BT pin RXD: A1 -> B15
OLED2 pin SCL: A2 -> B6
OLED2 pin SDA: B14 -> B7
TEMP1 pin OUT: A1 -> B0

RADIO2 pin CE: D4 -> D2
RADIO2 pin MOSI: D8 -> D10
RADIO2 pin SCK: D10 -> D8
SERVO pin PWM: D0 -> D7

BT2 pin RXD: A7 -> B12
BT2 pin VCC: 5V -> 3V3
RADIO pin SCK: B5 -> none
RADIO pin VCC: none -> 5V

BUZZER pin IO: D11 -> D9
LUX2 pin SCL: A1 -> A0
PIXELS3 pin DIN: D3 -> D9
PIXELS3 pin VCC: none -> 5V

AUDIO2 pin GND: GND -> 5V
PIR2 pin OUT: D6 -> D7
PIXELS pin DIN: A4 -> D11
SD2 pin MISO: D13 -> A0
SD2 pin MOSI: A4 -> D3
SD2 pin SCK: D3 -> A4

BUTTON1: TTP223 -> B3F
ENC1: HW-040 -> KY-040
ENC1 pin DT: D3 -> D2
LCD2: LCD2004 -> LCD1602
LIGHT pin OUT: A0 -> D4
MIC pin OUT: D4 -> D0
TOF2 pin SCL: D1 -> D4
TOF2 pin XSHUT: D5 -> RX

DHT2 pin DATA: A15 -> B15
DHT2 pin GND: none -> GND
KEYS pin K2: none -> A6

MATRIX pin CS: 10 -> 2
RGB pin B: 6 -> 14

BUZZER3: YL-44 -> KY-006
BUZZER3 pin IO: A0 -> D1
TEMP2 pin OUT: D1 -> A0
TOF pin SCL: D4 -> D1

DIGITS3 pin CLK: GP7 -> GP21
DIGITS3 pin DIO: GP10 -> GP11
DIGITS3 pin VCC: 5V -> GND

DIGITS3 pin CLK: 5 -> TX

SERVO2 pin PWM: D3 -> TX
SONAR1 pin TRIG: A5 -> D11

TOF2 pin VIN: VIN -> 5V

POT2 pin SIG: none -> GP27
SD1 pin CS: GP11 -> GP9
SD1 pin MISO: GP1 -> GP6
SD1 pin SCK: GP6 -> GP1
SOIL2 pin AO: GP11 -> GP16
* * *
• **PROBLEM DETAILS**
Write the number of lines in the data above that contain "MISO", adding no other words.

• **ANSWER**
2